**YOUR OBJECTIVE**:
Skipping all pictures, print exactly the lines below from the one with "white cheese: 5 -> 7" through the final line.

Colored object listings

• • • • • • •

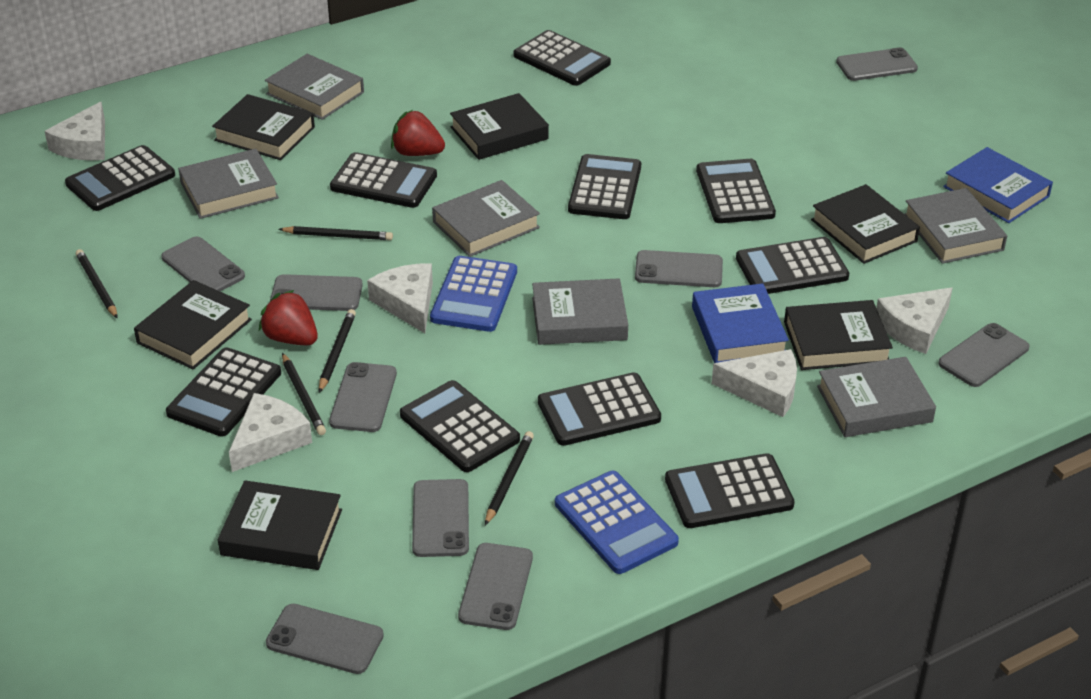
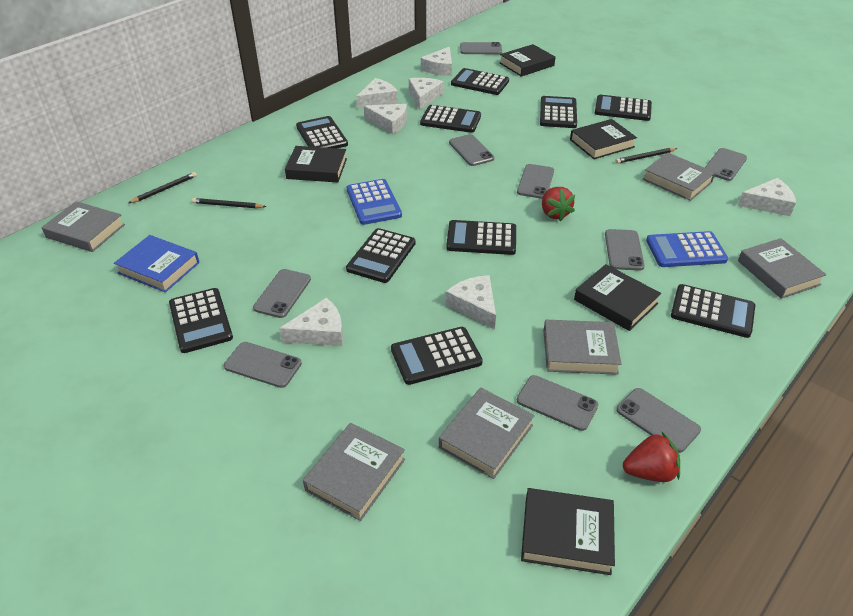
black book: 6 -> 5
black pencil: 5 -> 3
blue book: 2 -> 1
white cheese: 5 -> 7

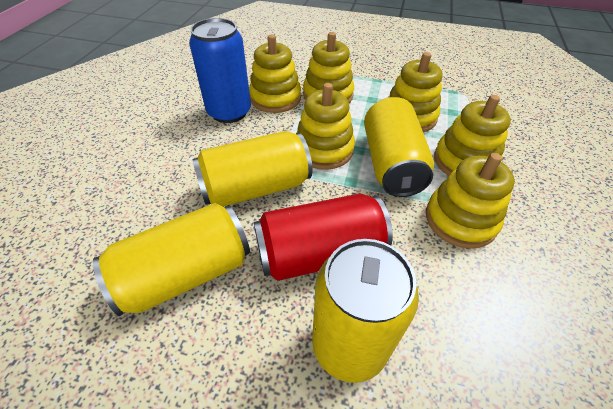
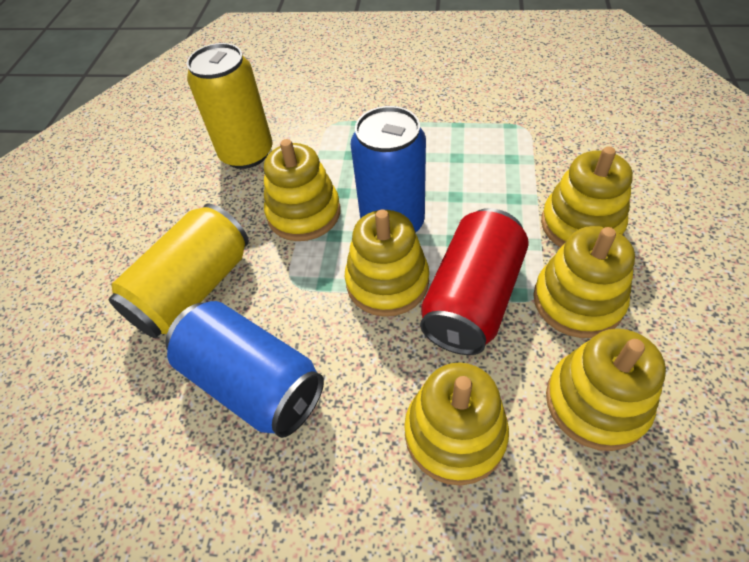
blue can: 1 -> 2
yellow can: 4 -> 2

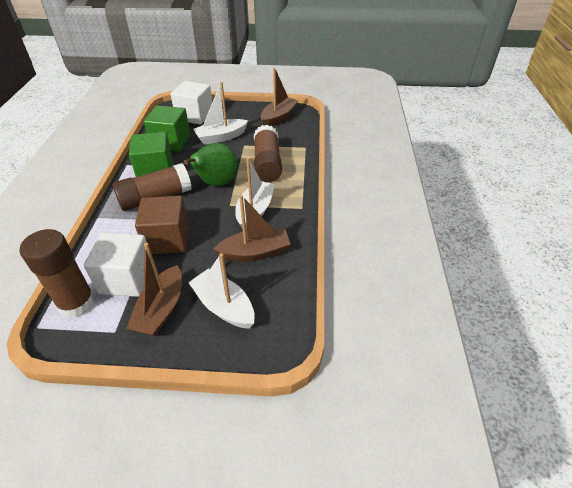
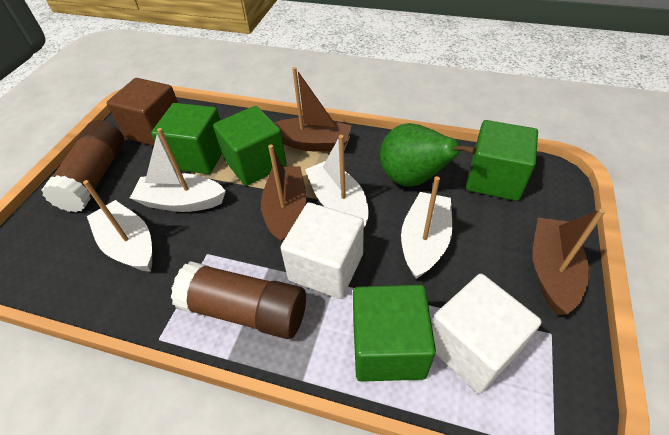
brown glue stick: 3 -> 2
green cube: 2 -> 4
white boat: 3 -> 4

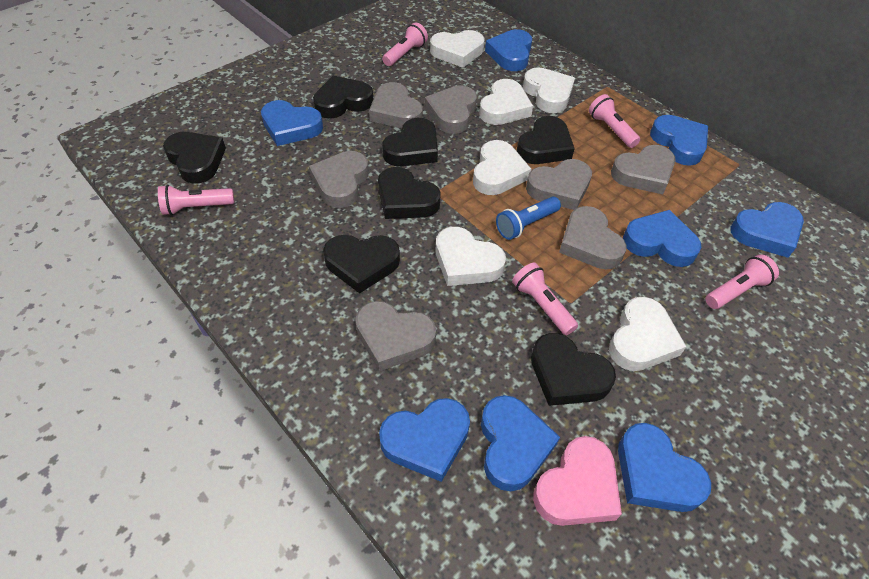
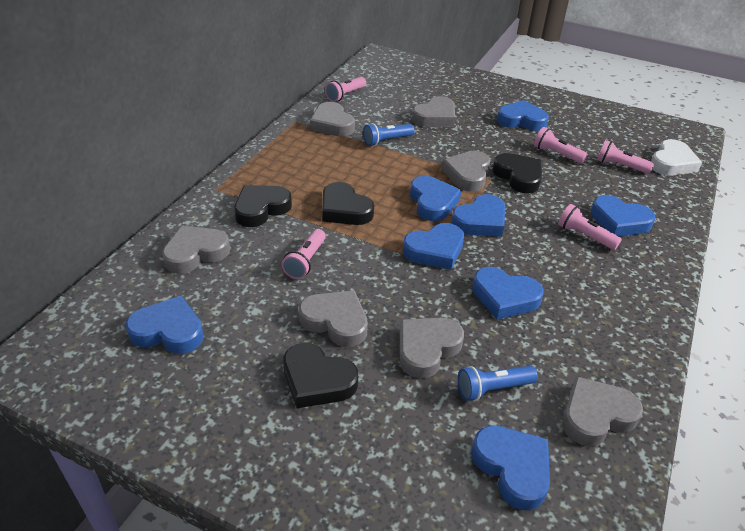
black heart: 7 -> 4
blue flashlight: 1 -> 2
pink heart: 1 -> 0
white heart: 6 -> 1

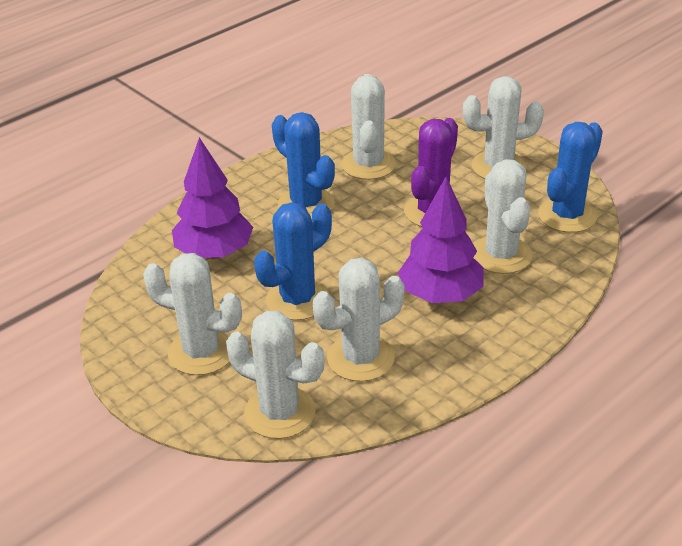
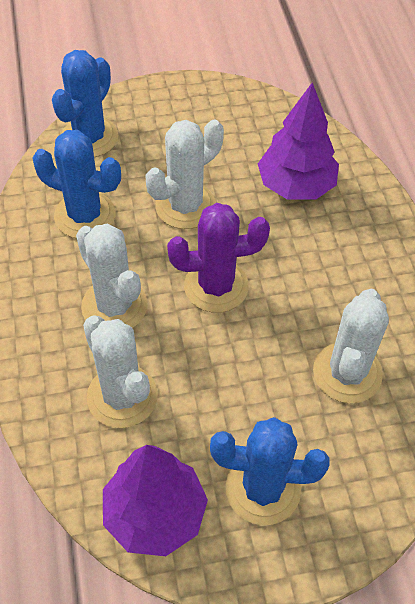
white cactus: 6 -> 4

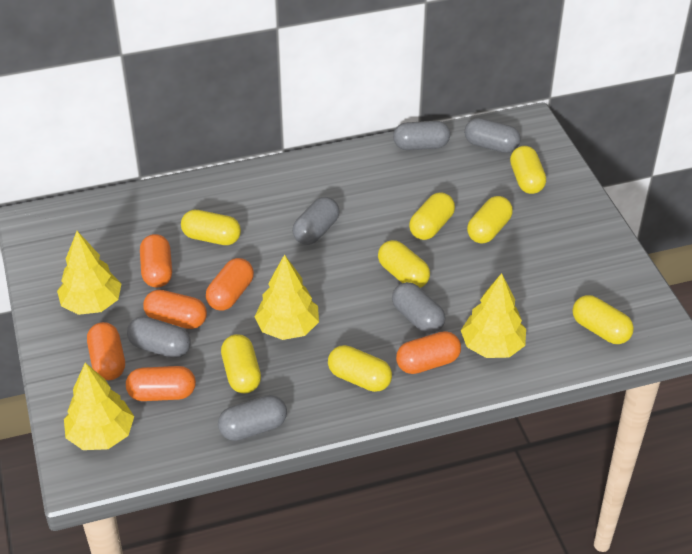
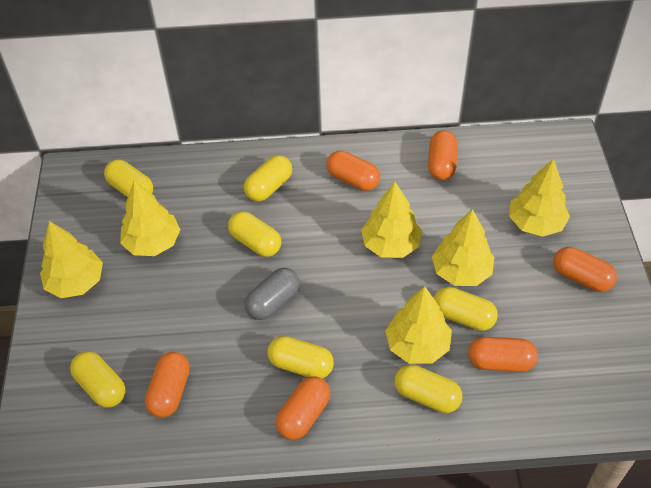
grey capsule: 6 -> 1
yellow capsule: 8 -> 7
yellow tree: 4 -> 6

• • • • • • •

**RESPONSE TO THE EXERCISE**:
white cheese: 5 -> 7

blue can: 1 -> 2
yellow can: 4 -> 2

brown glue stick: 3 -> 2
green cube: 2 -> 4
white boat: 3 -> 4

black heart: 7 -> 4
blue flashlight: 1 -> 2
pink heart: 1 -> 0
white heart: 6 -> 1

white cactus: 6 -> 4

grey capsule: 6 -> 1
yellow capsule: 8 -> 7
yellow tree: 4 -> 6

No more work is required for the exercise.